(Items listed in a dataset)
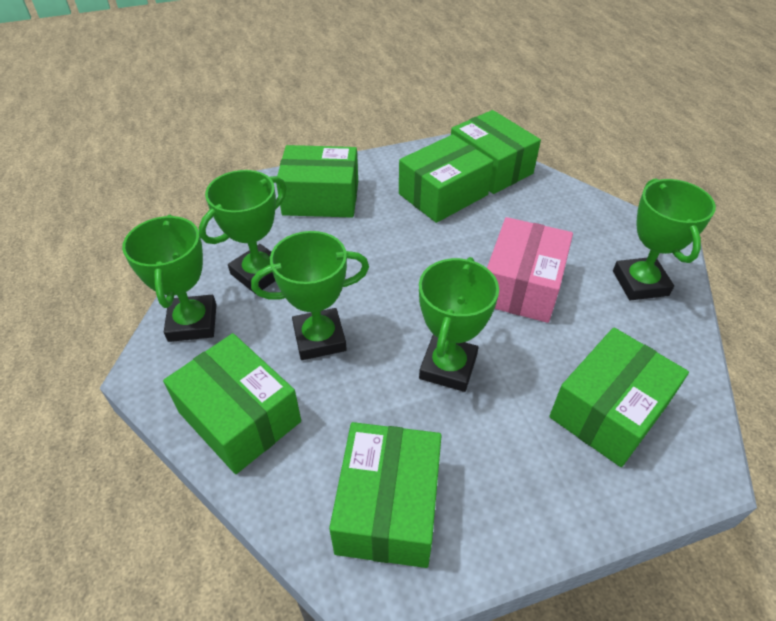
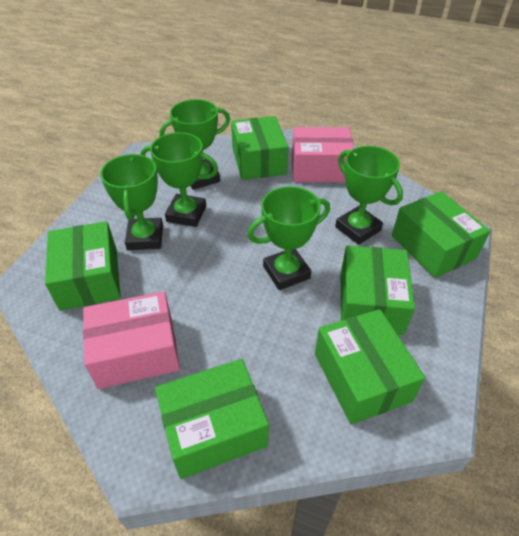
pink box: 1 -> 2

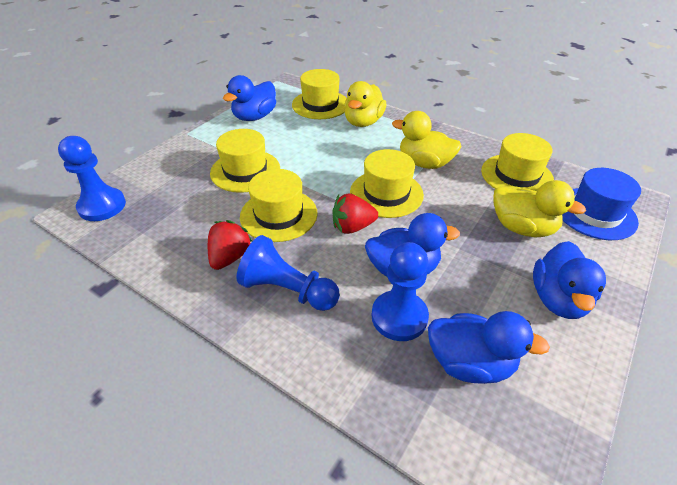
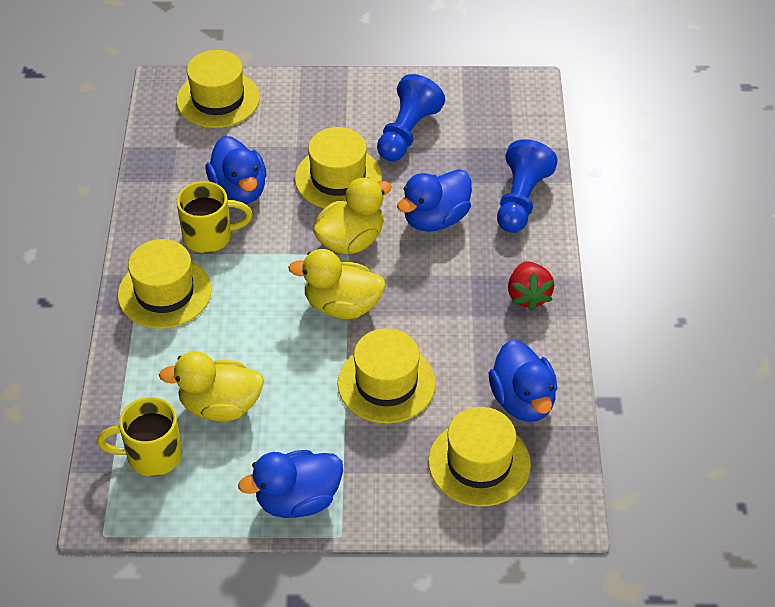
blue hat: 1 -> 0
blue pawn: 3 -> 2
red strawberry: 2 -> 1
yellow mug: 0 -> 2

**REQUIRED ACTION:** The answer must match the entries above line for line, with the pictures dropped.

**YOUR SOLUTION:**
pink box: 1 -> 2

blue hat: 1 -> 0
blue pawn: 3 -> 2
red strawberry: 2 -> 1
yellow mug: 0 -> 2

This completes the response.